■ Records from a data source

※

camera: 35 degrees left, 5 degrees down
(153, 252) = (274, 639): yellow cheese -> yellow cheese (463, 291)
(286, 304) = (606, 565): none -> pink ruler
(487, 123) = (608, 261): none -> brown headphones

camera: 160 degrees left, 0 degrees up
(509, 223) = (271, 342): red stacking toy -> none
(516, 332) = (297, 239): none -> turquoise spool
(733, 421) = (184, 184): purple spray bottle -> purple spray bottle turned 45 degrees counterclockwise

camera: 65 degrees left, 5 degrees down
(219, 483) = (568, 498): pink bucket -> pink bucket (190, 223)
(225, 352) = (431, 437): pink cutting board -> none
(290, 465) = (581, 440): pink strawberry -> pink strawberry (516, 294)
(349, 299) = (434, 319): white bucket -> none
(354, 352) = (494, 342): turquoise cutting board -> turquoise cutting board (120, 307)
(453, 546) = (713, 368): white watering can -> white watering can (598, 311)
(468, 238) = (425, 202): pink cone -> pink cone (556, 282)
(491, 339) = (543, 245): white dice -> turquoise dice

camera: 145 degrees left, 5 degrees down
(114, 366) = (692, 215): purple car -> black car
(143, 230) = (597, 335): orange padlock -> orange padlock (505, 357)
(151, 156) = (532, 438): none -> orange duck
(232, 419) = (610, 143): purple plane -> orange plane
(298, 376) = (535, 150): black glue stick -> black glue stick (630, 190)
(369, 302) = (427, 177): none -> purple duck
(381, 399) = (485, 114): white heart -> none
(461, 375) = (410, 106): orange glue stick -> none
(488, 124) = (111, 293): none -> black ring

※

■ Exercise description
The lines you need are those containing "degrees"; find them in the records and copy them.

■ Written solution
camera: 35 degrees left, 5 degrees down
camera: 160 degrees left, 0 degrees up
(733, 421) = (184, 184): purple spray bottle -> purple spray bottle turned 45 degrees counterclockwise
camera: 65 degrees left, 5 degrees down
camera: 145 degrees left, 5 degrees down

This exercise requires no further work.